Set problem:
Reproduce the following lines word for word, with nothing changed, added, or left out.

Input data:
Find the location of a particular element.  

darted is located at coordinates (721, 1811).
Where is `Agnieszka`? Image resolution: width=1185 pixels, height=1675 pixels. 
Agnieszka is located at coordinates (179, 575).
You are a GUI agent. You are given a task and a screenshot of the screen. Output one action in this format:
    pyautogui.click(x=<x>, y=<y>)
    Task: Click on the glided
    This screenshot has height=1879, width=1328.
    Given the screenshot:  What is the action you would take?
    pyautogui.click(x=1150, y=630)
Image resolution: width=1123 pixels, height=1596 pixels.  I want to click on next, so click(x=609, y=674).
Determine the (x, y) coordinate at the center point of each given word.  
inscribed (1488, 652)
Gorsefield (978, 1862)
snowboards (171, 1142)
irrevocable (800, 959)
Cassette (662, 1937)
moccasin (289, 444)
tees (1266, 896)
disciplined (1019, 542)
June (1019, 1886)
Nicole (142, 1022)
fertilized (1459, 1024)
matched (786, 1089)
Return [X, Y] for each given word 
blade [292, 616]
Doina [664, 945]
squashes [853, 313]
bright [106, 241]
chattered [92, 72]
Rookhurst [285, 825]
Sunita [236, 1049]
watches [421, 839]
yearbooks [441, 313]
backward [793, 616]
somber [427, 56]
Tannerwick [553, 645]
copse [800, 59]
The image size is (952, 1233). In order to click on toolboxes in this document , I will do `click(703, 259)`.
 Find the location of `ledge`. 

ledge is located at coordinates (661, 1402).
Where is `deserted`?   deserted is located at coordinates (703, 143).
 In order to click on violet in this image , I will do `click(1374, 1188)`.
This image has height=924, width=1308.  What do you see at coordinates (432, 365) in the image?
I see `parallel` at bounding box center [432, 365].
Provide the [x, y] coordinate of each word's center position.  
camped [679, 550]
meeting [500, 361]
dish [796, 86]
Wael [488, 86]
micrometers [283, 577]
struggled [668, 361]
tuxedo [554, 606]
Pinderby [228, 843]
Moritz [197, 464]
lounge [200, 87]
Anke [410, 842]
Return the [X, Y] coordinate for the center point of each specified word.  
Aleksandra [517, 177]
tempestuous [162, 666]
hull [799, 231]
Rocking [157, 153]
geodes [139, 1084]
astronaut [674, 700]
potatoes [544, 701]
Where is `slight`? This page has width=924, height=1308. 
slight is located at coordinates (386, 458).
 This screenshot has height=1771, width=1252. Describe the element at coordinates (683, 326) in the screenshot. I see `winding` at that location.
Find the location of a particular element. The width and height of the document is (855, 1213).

Solution:
Find the location of a particular element.  

darted is located at coordinates (721, 1811).
Where is `Agnieszka`? Image resolution: width=1185 pixels, height=1675 pixels. 
Agnieszka is located at coordinates (179, 575).
You are a GUI agent. You are given a task and a screenshot of the screen. Output one action in this format:
    pyautogui.click(x=<x>, y=<y>)
    Task: Click on the glided
    This screenshot has height=1879, width=1328.
    Given the screenshot:  What is the action you would take?
    pyautogui.click(x=1150, y=630)
Image resolution: width=1123 pixels, height=1596 pixels.  I want to click on next, so click(x=609, y=674).
Determine the (x, y) coordinate at the center point of each given word.  
inscribed (1488, 652)
Gorsefield (978, 1862)
snowboards (171, 1142)
irrevocable (800, 959)
Cassette (662, 1937)
moccasin (289, 444)
tees (1266, 896)
disciplined (1019, 542)
June (1019, 1886)
Nicole (142, 1022)
fertilized (1459, 1024)
matched (786, 1089)
Return [X, Y] for each given word 
blade [292, 616]
Doina [664, 945]
squashes [853, 313]
bright [106, 241]
chattered [92, 72]
Rookhurst [285, 825]
Sunita [236, 1049]
watches [421, 839]
yearbooks [441, 313]
backward [793, 616]
somber [427, 56]
Tannerwick [553, 645]
copse [800, 59]
The image size is (952, 1233). In order to click on toolboxes in this document , I will do `click(703, 259)`.
 Find the location of `ledge`. 

ledge is located at coordinates (661, 1402).
Where is `deserted`?   deserted is located at coordinates (703, 143).
 In order to click on violet in this image , I will do `click(1374, 1188)`.
This image has height=924, width=1308.  What do you see at coordinates (432, 365) in the image?
I see `parallel` at bounding box center [432, 365].
Provide the [x, y] coordinate of each word's center position.  
camped [679, 550]
meeting [500, 361]
dish [796, 86]
Wael [488, 86]
micrometers [283, 577]
struggled [668, 361]
tuxedo [554, 606]
Pinderby [228, 843]
Moritz [197, 464]
lounge [200, 87]
Anke [410, 842]
Return the [X, Y] coordinate for the center point of each specified word.  
Aleksandra [517, 177]
tempestuous [162, 666]
hull [799, 231]
Rocking [157, 153]
geodes [139, 1084]
astronaut [674, 700]
potatoes [544, 701]
Where is `slight`? This page has width=924, height=1308. 
slight is located at coordinates (386, 458).
 This screenshot has height=1771, width=1252. Describe the element at coordinates (683, 326) in the screenshot. I see `winding` at that location.
Find the location of a particular element. The width and height of the document is (855, 1213).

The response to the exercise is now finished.